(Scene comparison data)
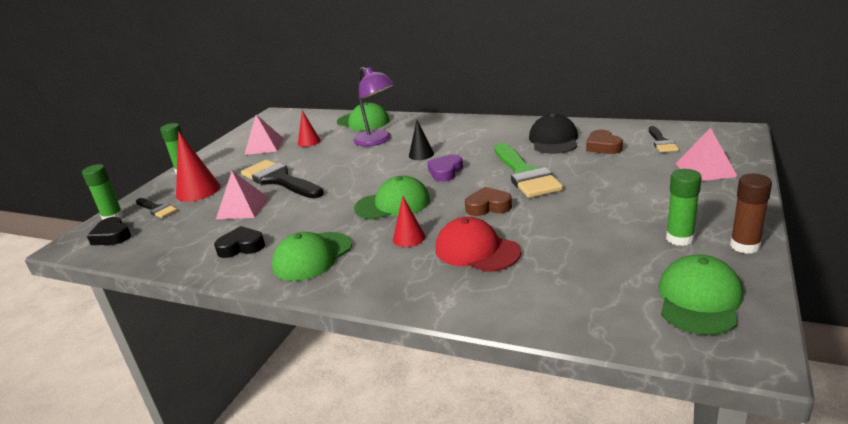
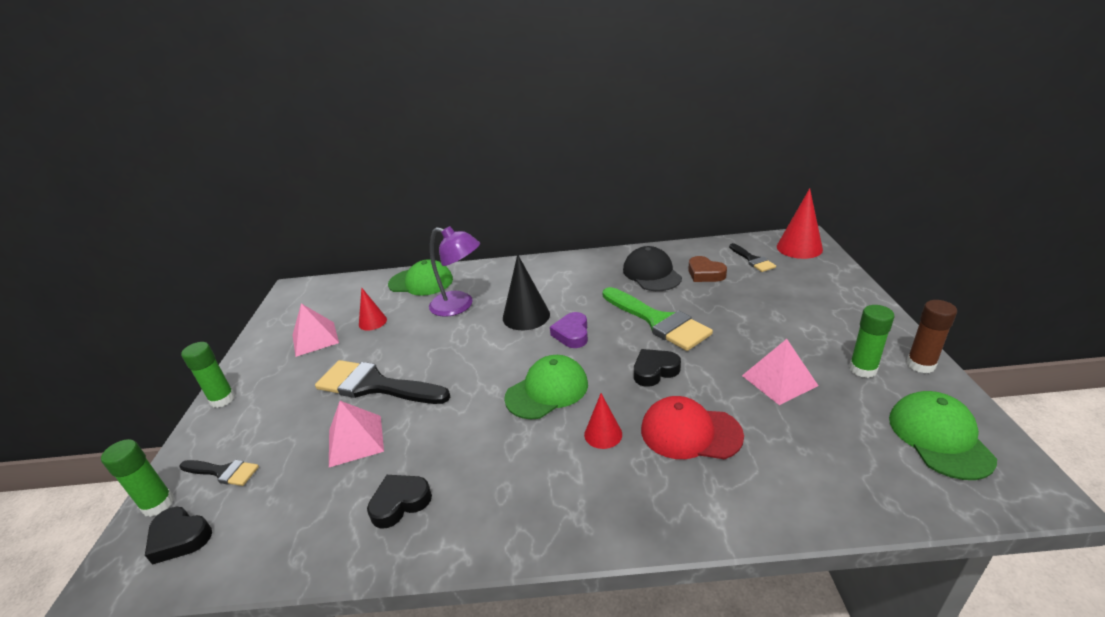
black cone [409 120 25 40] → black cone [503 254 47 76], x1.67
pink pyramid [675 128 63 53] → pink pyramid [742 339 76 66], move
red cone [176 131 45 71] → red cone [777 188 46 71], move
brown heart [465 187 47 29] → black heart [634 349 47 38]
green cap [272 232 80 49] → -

• EXERCISE DETAILS:
Start copying at the line that contains "brown heart [465" and stop after the last line of the records, keeping every line exactly.

• FINAL ANSWER:
brown heart [465 187 47 29] → black heart [634 349 47 38]
green cap [272 232 80 49] → -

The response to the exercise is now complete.